:: Dataset excerpts
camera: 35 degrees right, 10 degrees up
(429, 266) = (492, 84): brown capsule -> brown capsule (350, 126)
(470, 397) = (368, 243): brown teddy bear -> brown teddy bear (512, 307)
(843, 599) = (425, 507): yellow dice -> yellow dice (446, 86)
::::
:: Dataset excerpts
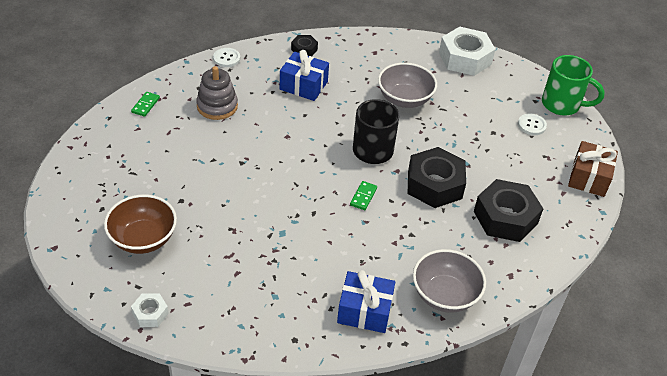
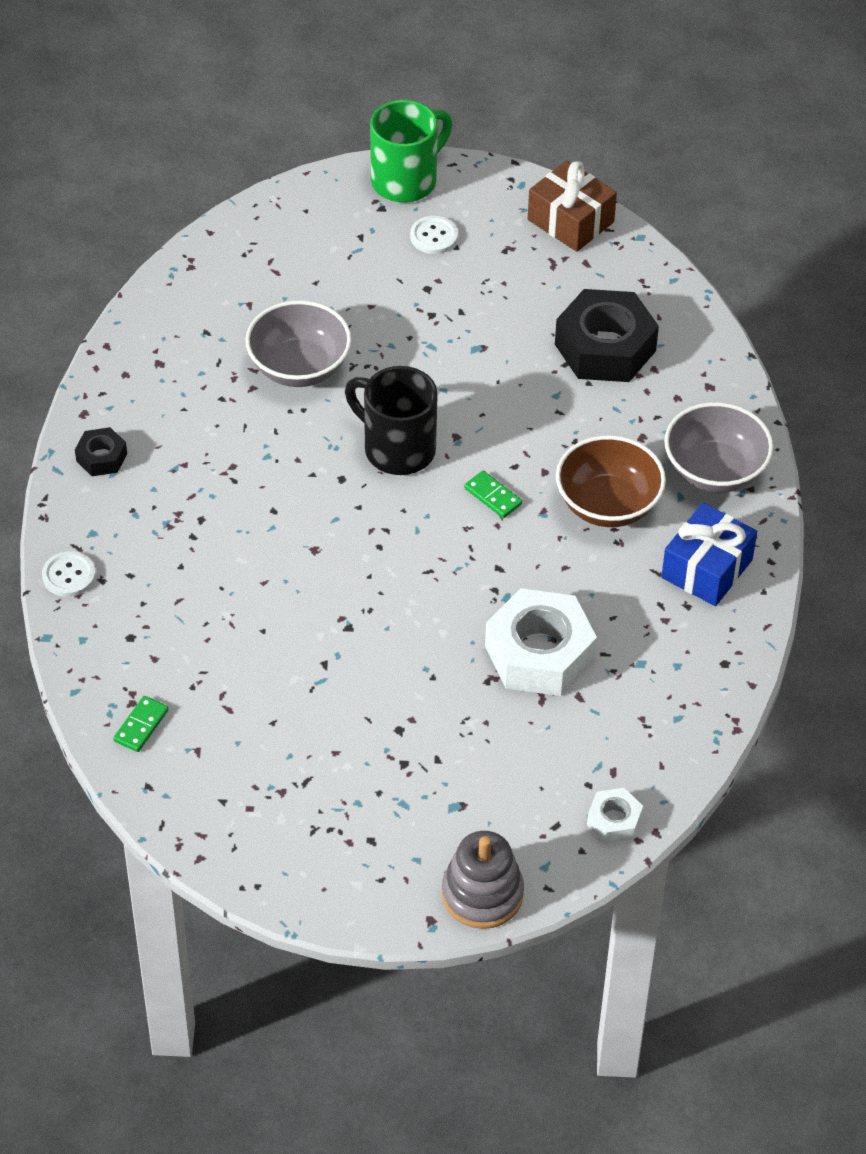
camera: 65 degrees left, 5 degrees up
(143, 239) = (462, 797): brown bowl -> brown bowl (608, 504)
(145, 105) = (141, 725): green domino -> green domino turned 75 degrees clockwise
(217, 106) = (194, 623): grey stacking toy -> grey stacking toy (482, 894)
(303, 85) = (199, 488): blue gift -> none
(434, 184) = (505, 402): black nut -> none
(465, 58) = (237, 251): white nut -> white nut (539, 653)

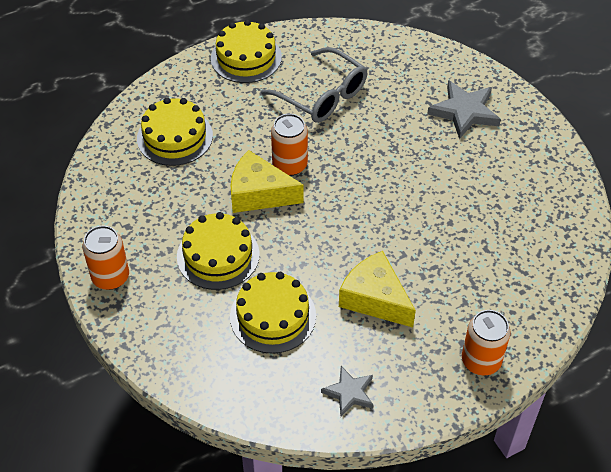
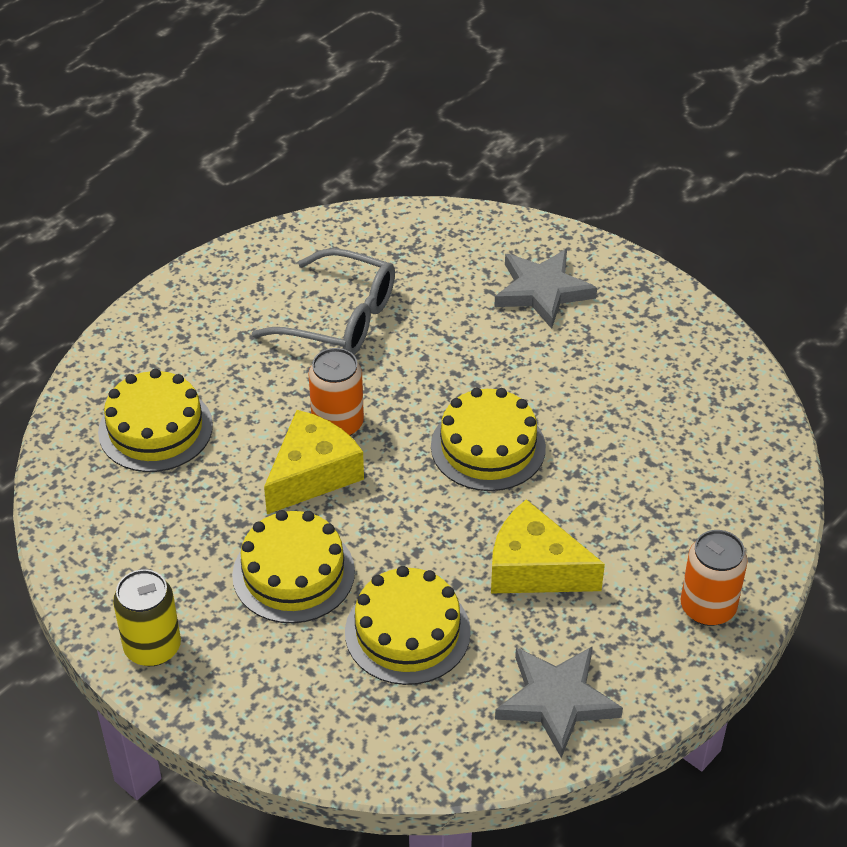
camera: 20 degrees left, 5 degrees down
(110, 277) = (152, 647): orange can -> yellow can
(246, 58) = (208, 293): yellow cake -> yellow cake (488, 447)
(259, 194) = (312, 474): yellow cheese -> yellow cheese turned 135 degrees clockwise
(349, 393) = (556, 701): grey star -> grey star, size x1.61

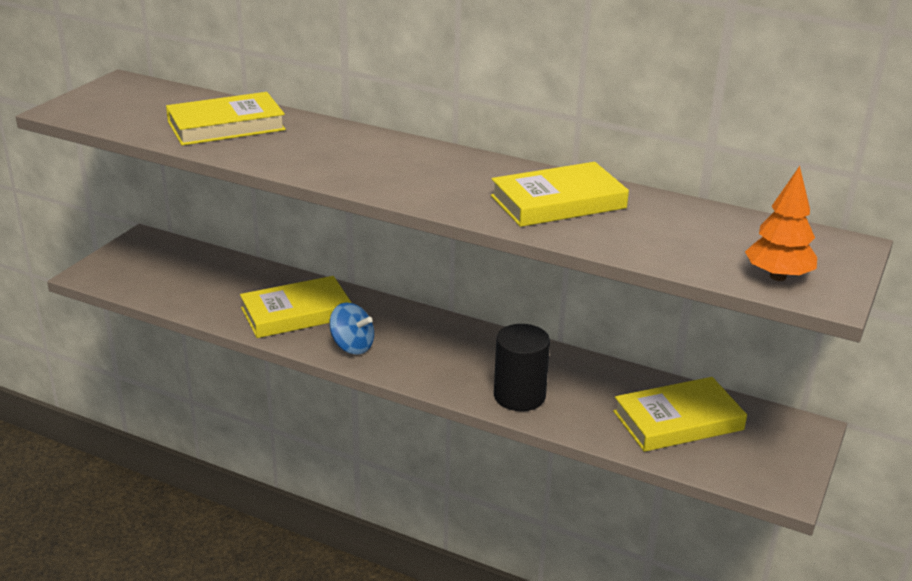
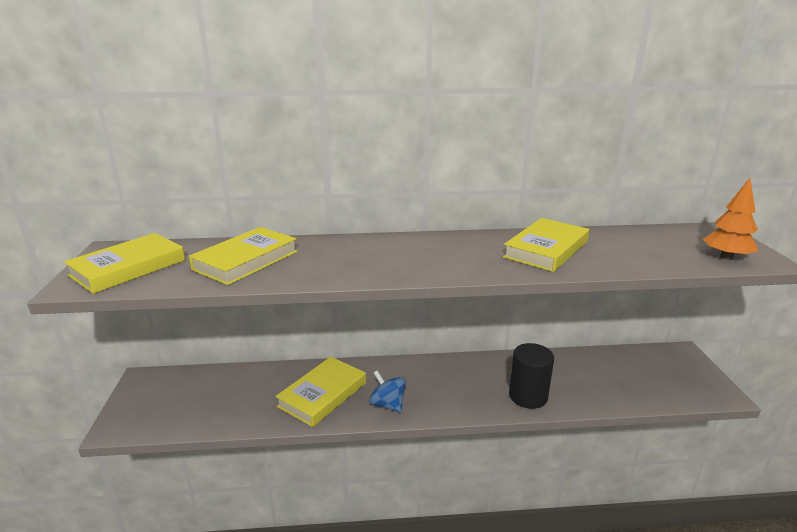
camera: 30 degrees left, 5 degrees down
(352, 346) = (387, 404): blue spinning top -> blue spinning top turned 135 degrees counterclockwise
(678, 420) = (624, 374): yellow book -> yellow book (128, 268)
::::
* **The problem**
Show each line of the listing that holds the string "camera".

* **Output for this task**
camera: 35 degrees right, 10 degrees up
camera: 65 degrees left, 5 degrees up
camera: 20 degrees left, 5 degrees down
camera: 30 degrees left, 5 degrees down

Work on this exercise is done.